Material shown:
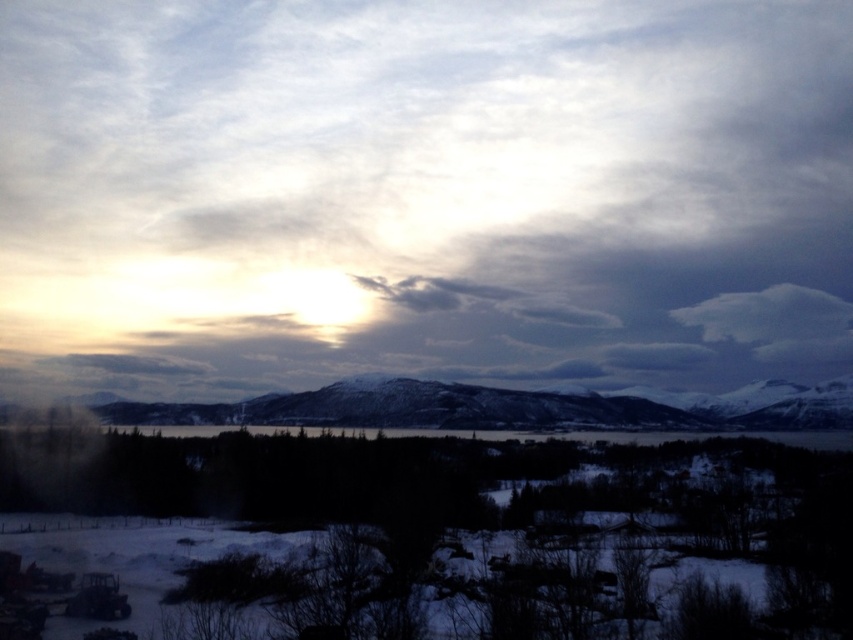
Question: Can you confirm if white fluffy cloud at upper center is positioned to the left of snowy rock formation at center?

Choices:
 (A) no
 (B) yes

Answer: (B)

Question: Which object is closer to the camera taking this photo?

Choices:
 (A) white fluffy cloud at upper center
 (B) snowy rock formation at center

Answer: (B)

Question: Is white fluffy cloud at upper center further to camera compared to snowy rock formation at center?

Choices:
 (A) yes
 (B) no

Answer: (A)

Question: Which of the following is the closest to the observer?

Choices:
 (A) white fluffy cloud at upper center
 (B) snowy rock formation at center

Answer: (B)

Question: Which object is farther from the camera taking this photo?

Choices:
 (A) white fluffy cloud at upper center
 (B) snowy rock formation at center

Answer: (A)

Question: Can you confirm if white fluffy cloud at upper center is smaller than snowy rock formation at center?

Choices:
 (A) no
 (B) yes

Answer: (A)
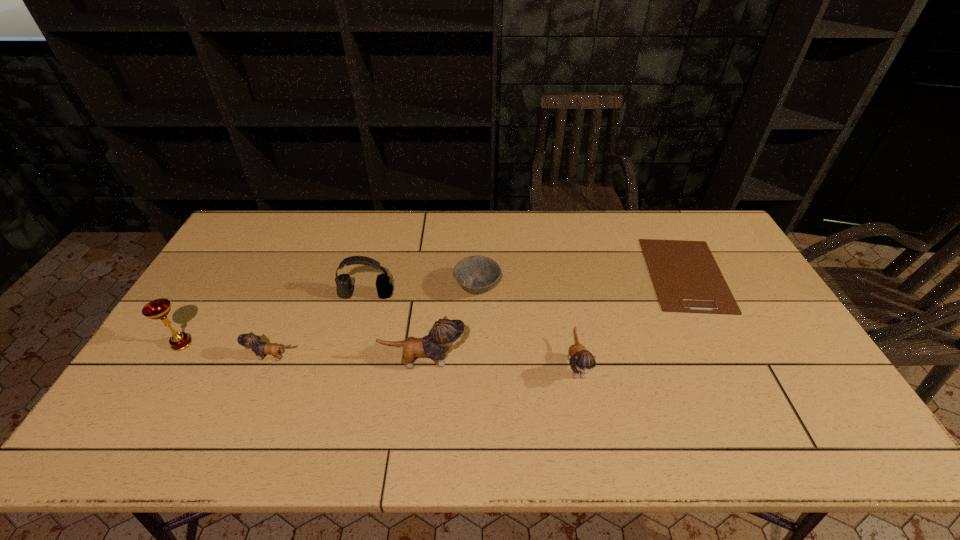
Image resolution: width=960 pixels, height=540 pixels. Find the location of `vacant position located on the front-facing side of the second object from left to right`. vacant position located on the front-facing side of the second object from left to right is located at coordinates (178, 357).

Locate an element on the screen. vacant space located 0.110m on the front-facing side of the second object from left to right is located at coordinates (207, 357).

Find the location of `free space located 0.060m on the front-facing side of the second object from left to right`. free space located 0.060m on the front-facing side of the second object from left to right is located at coordinates (227, 357).

Identify the location of blank space located 0.080m on the front-facing side of the tallest kitten. The width and height of the screenshot is (960, 540). (495, 361).

Identify the location of free space located 0.270m on the front of the clipboard. (747, 396).

You are a GUI agent. You are given a task and a screenshot of the screen. Output one action in this format:
    pyautogui.click(x=<x>, y=<y>)
    Task: Click on the blank space located on the headband of the headset
    
    Given the screenshot: What is the action you would take?
    pyautogui.click(x=347, y=368)

Locate an element on the screen. The width and height of the screenshot is (960, 540). free region located 0.340m on the right of the chalice is located at coordinates (317, 344).

This screenshot has height=540, width=960. Find the location of `free space located 0.240m on the left of the second shortest object`. free space located 0.240m on the left of the second shortest object is located at coordinates (377, 288).

Locate an element on the screen. object located at the far edge is located at coordinates (687, 279).

Identify the location of object positioned at the near edge. This screenshot has width=960, height=540. (582, 361).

Task prompt: Render every line of the material above as a Markdown table with the columns "Row" and "Line", numbering each row and leaving out blank lines and the pictures.

Reply to the exercise:
| Row | Line |
|---|---|
| 1 | Question: Can you confirm if white fluffy cloud at upper center is positioned to the left of snowy rock formation at center? |
| 2 | Choices: |
| 3 |  (A) no |
| 4 |  (B) yes |
| 5 | Answer: (B) |
| 6 | Question: Which object is closer to the camera taking this photo? |
| 7 | Choices: |
| 8 |  (A) white fluffy cloud at upper center |
| 9 |  (B) snowy rock formation at center |
| 10 | Answer: (B) |
| 11 | Question: Is white fluffy cloud at upper center further to camera compared to snowy rock formation at center? |
| 12 | Choices: |
| 13 |  (A) yes |
| 14 |  (B) no |
| 15 | Answer: (A) |
| 16 | Question: Which of the following is the closest to the observer? |
| 17 | Choices: |
| 18 |  (A) white fluffy cloud at upper center |
| 19 |  (B) snowy rock formation at center |
| 20 | Answer: (B) |
| 21 | Question: Which object is farther from the camera taking this photo? |
| 22 | Choices: |
| 23 |  (A) white fluffy cloud at upper center |
| 24 |  (B) snowy rock formation at center |
| 25 | Answer: (A) |
| 26 | Question: Can you confirm if white fluffy cloud at upper center is smaller than snowy rock formation at center? |
| 27 | Choices: |
| 28 |  (A) no |
| 29 |  (B) yes |
| 30 | Answer: (A) |
| 31 | Image resolution: width=960 pixels, height=540 pixels. Find the location of `vacant position located on the front-facing side of the second object from left to right`. vacant position located on the front-facing side of the second object from left to right is located at coordinates (178, 357). |
| 32 | Locate an element on the screen. vacant space located 0.110m on the front-facing side of the second object from left to right is located at coordinates (207, 357). |
| 33 | Find the location of `free space located 0.060m on the front-facing side of the second object from left to right`. free space located 0.060m on the front-facing side of the second object from left to right is located at coordinates (227, 357). |
| 34 | Identify the location of blank space located 0.080m on the front-facing side of the tallest kitten. The width and height of the screenshot is (960, 540). (495, 361). |
| 35 | Identify the location of free space located 0.270m on the front of the clipboard. (747, 396). |
| 36 | You are a GUI agent. You are given a task and a screenshot of the screen. Output one action in this format: |
| 37 |     pyautogui.click(x=<x>, y=<y>) |
| 38 |     Task: Click on the blank space located on the headband of the headset |
| 39 |     Given the screenshot: What is the action you would take? |
| 40 |     pyautogui.click(x=347, y=368) |
| 41 | Locate an element on the screen. The width and height of the screenshot is (960, 540). free region located 0.340m on the right of the chalice is located at coordinates (317, 344). |
| 42 | This screenshot has height=540, width=960. Find the location of `free space located 0.240m on the left of the second shortest object`. free space located 0.240m on the left of the second shortest object is located at coordinates (377, 288). |
| 43 | Locate an element on the screen. object located at the far edge is located at coordinates (687, 279). |
| 44 | Identify the location of object positioned at the near edge. This screenshot has width=960, height=540. (582, 361). |